Extracted entries —
=====

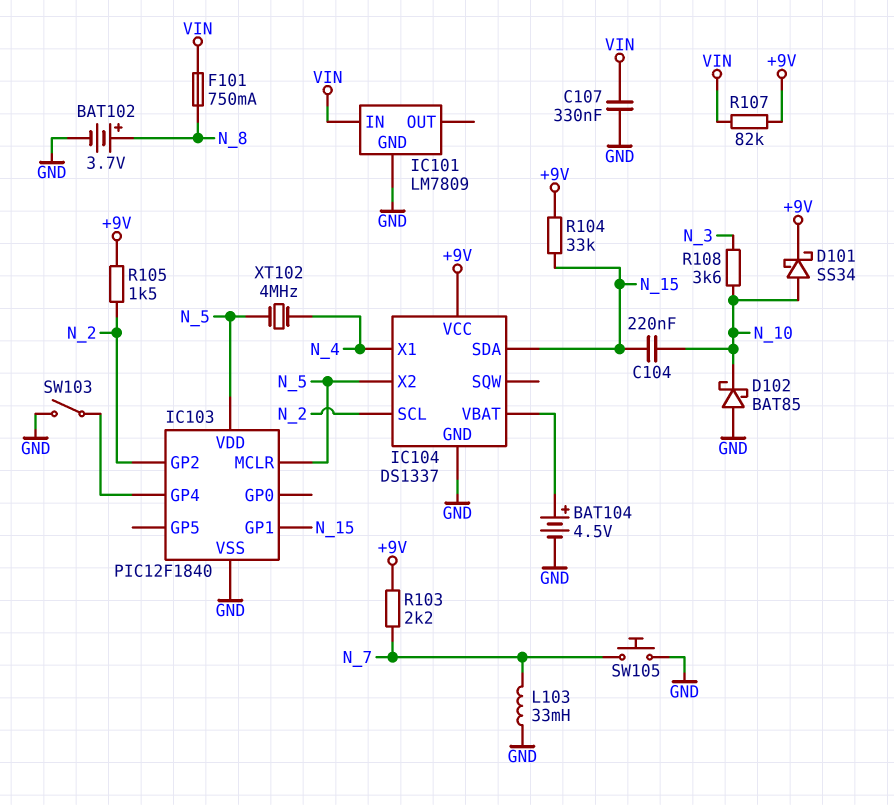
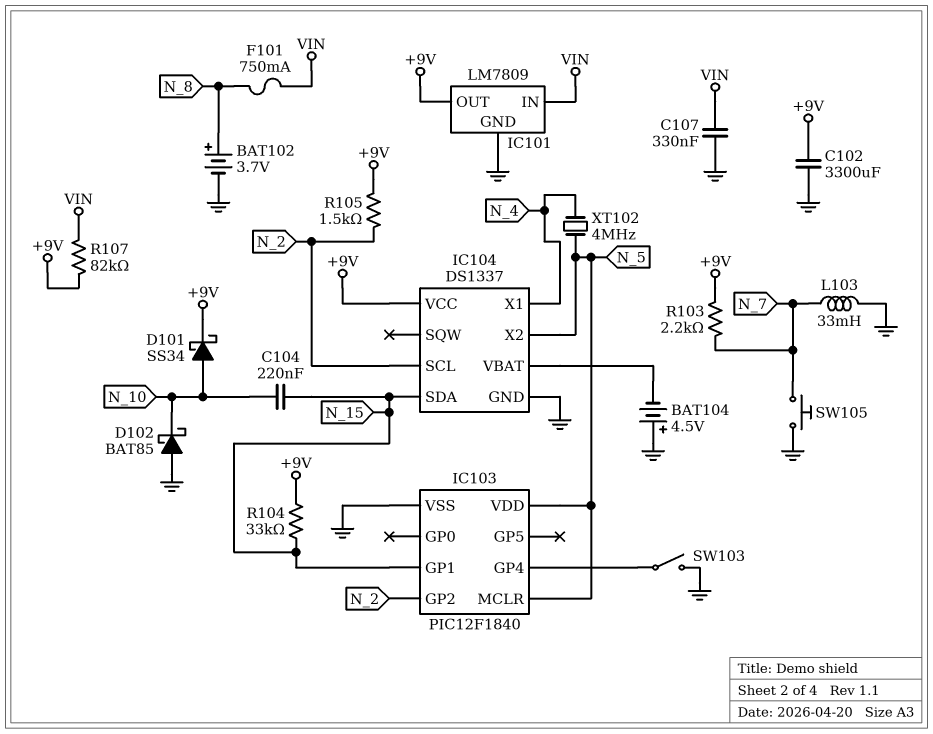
BAT104: 4.5V (plus IC104/VBAT, minus GND) -> 4.5V (plus GND, minus IC104/VBAT)
C102: none -> 3300uF (+9V, GND)
IC101 pin OUT: none -> +9V
R108: 3.6k (N_3, N_10) -> none

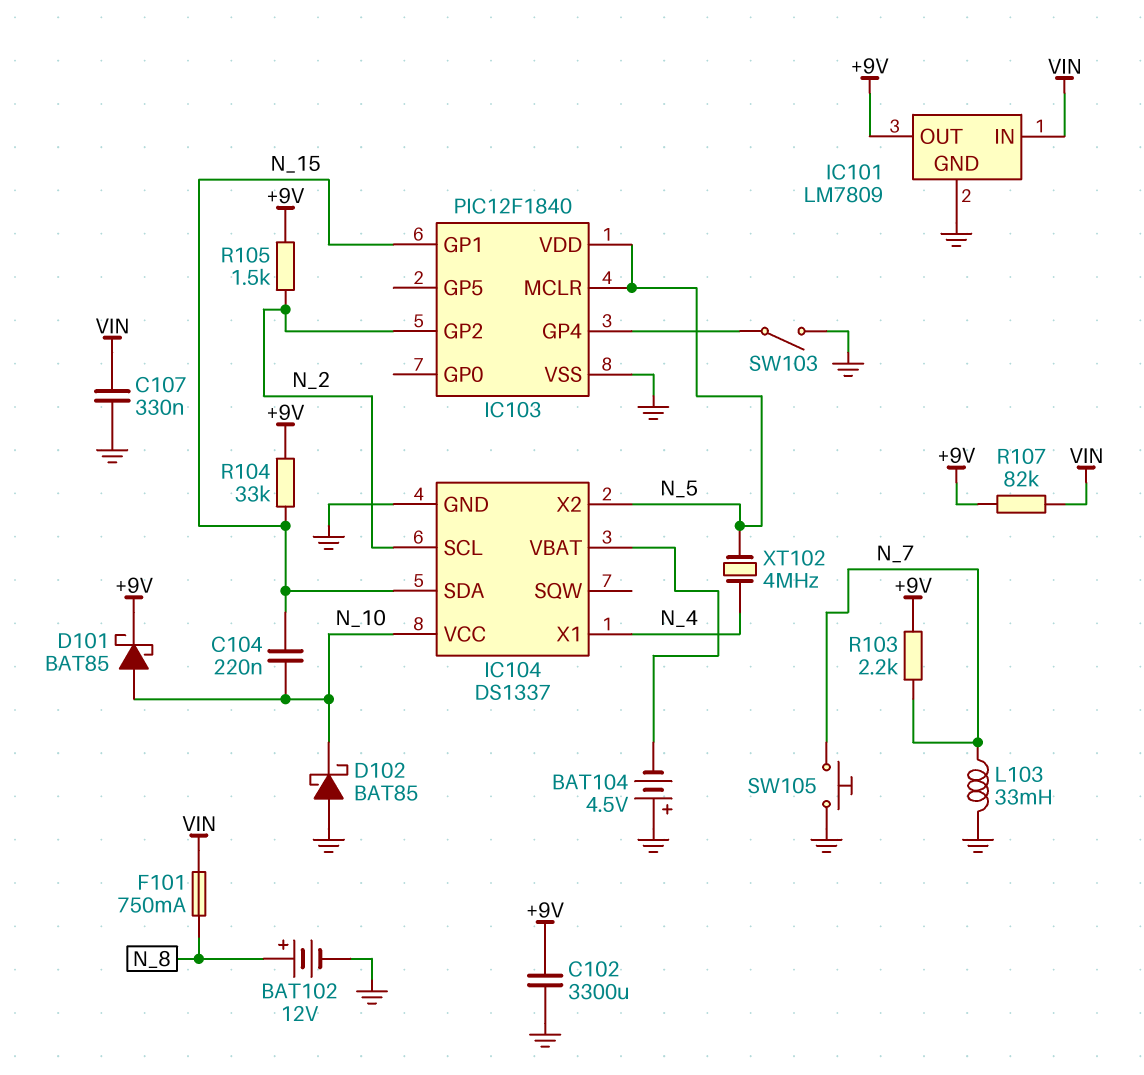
BAT102: 3.7V (plus N_8, minus GND) -> 12V (plus N_8, minus GND)
D101: schottky SS34 (A N_10, K +9V) -> schottky BAT85 (A N_10, K +9V)
IC104 pin VCC: +9V -> N_10

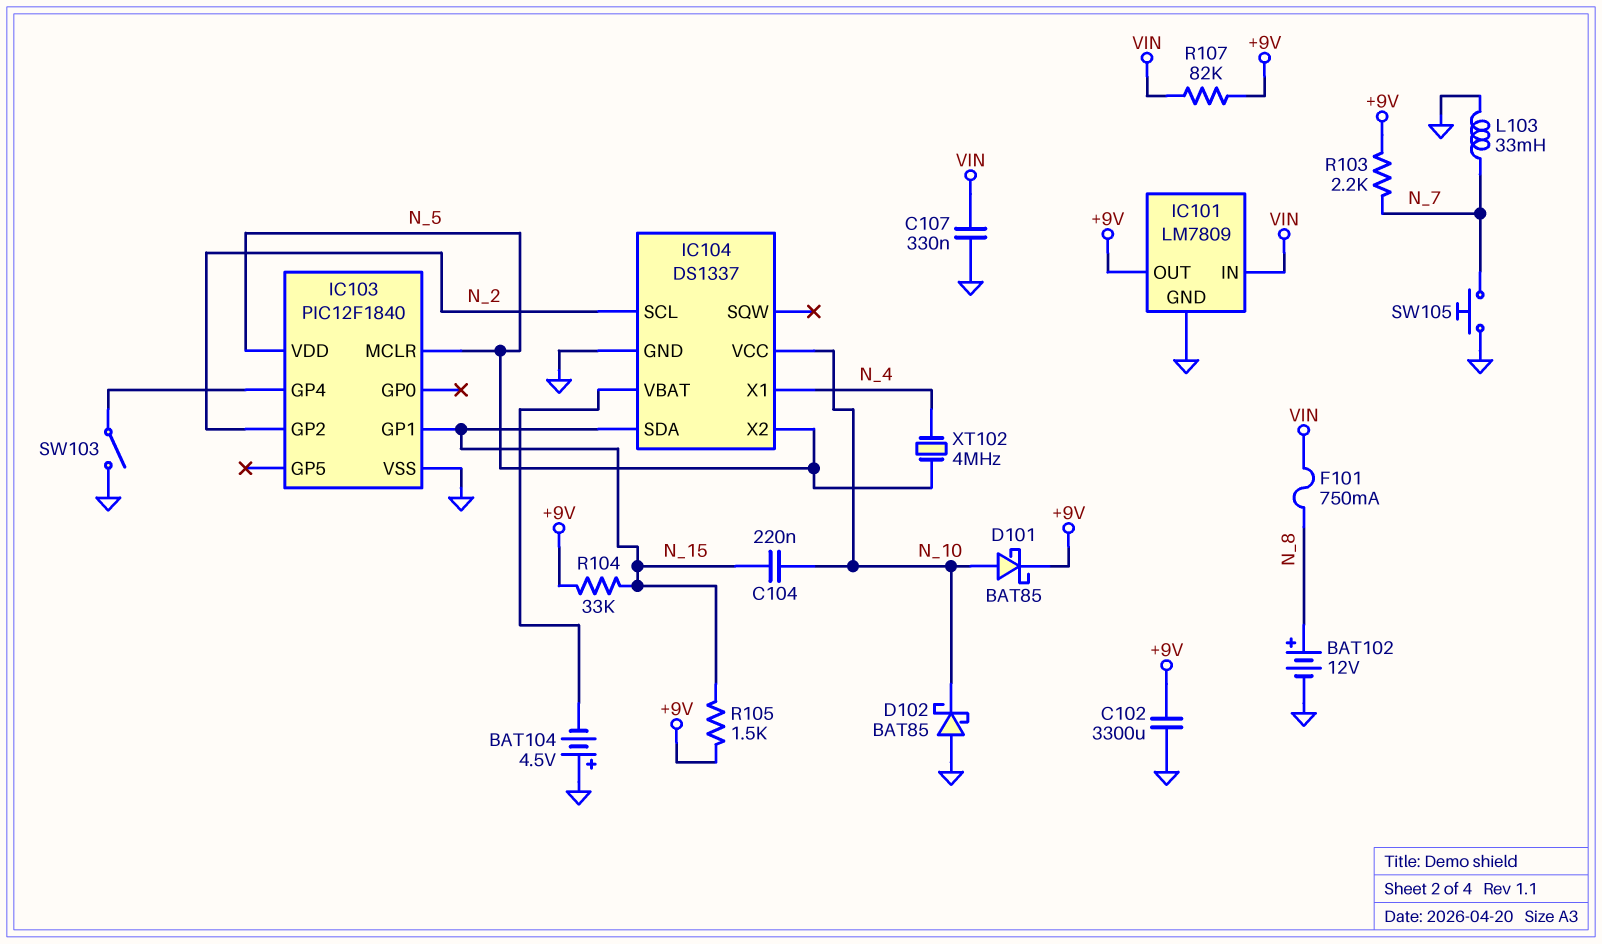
R105: 1.5k (+9V, N_2) -> 1.5k (+9V, N_15)

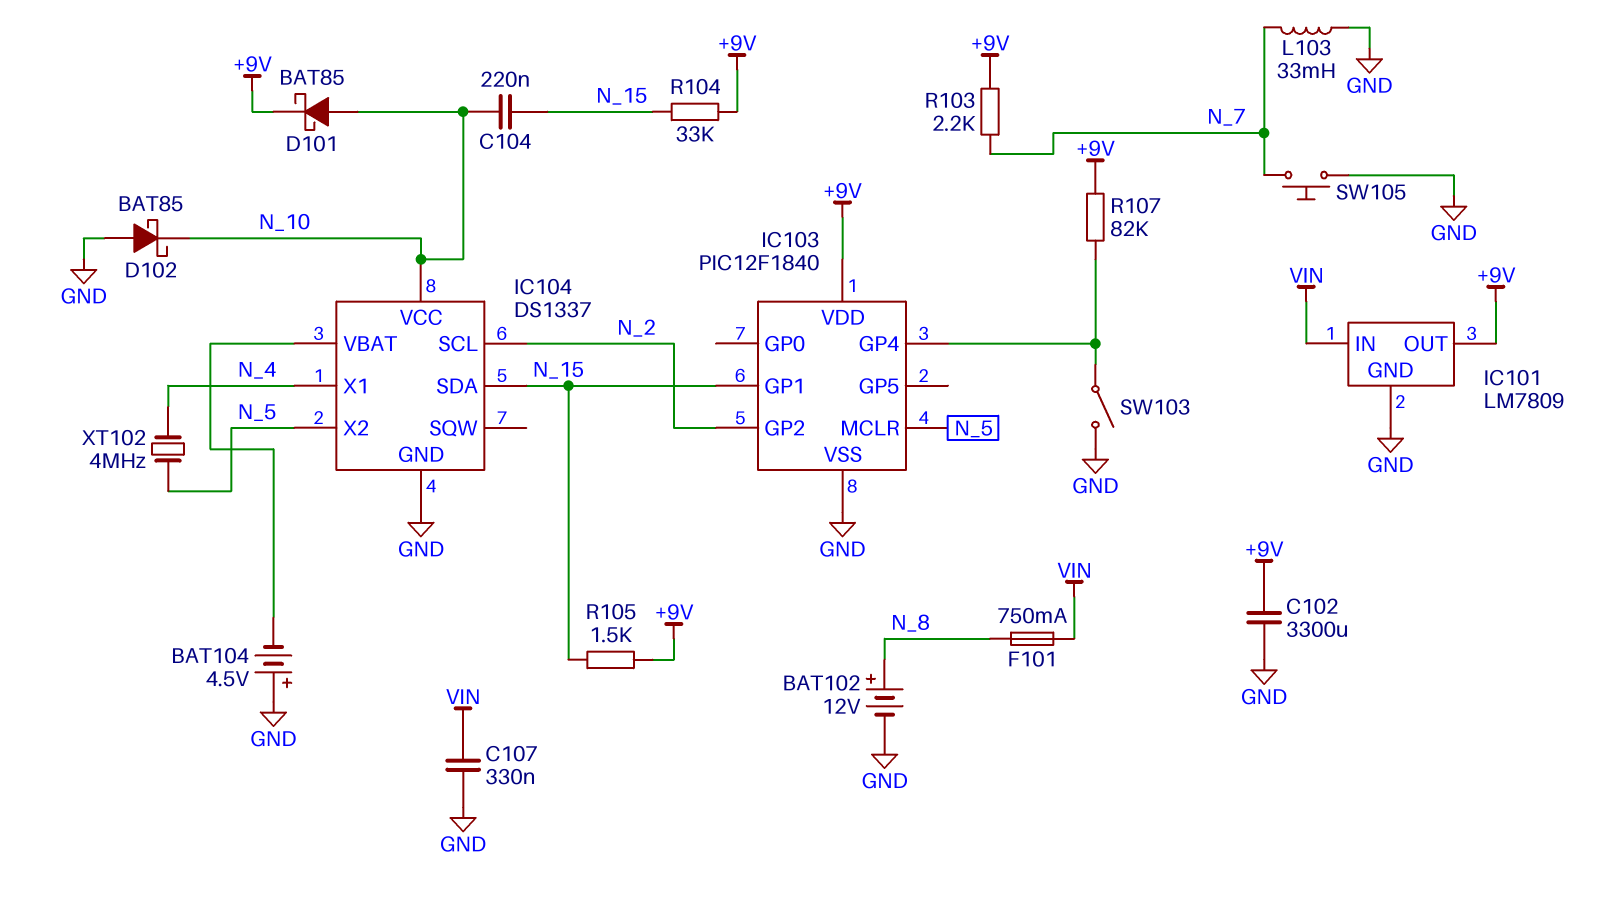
IC103 pin VDD: N_5 -> +9V
R107: 82k (+9V, VIN) -> 82k (+9V, IC103/GP4)

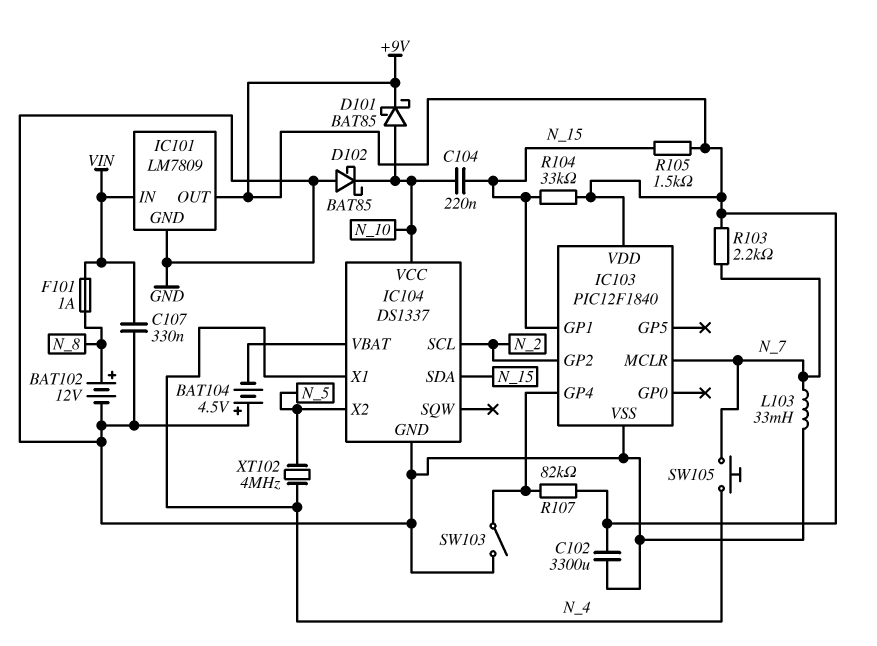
F101: 750mA (N_8, VIN) -> 1A (N_8, VIN)
IC103 pin MCLR: N_5 -> N_7
SW105: button (GND, N_7) -> button (N_4, N_7)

=====

Instructions to follow —
Leave the pictures out and write out every entry exactly as given.

Result of this task —
BAT104: 4.5V (plus IC104/VBAT, minus GND) -> 4.5V (plus GND, minus IC104/VBAT)
C102: none -> 3300uF (+9V, GND)
IC101 pin OUT: none -> +9V
R108: 3.6k (N_3, N_10) -> none

BAT102: 3.7V (plus N_8, minus GND) -> 12V (plus N_8, minus GND)
D101: schottky SS34 (A N_10, K +9V) -> schottky BAT85 (A N_10, K +9V)
IC104 pin VCC: +9V -> N_10

R105: 1.5k (+9V, N_2) -> 1.5k (+9V, N_15)

IC103 pin VDD: N_5 -> +9V
R107: 82k (+9V, VIN) -> 82k (+9V, IC103/GP4)

F101: 750mA (N_8, VIN) -> 1A (N_8, VIN)
IC103 pin MCLR: N_5 -> N_7
SW105: button (GND, N_7) -> button (N_4, N_7)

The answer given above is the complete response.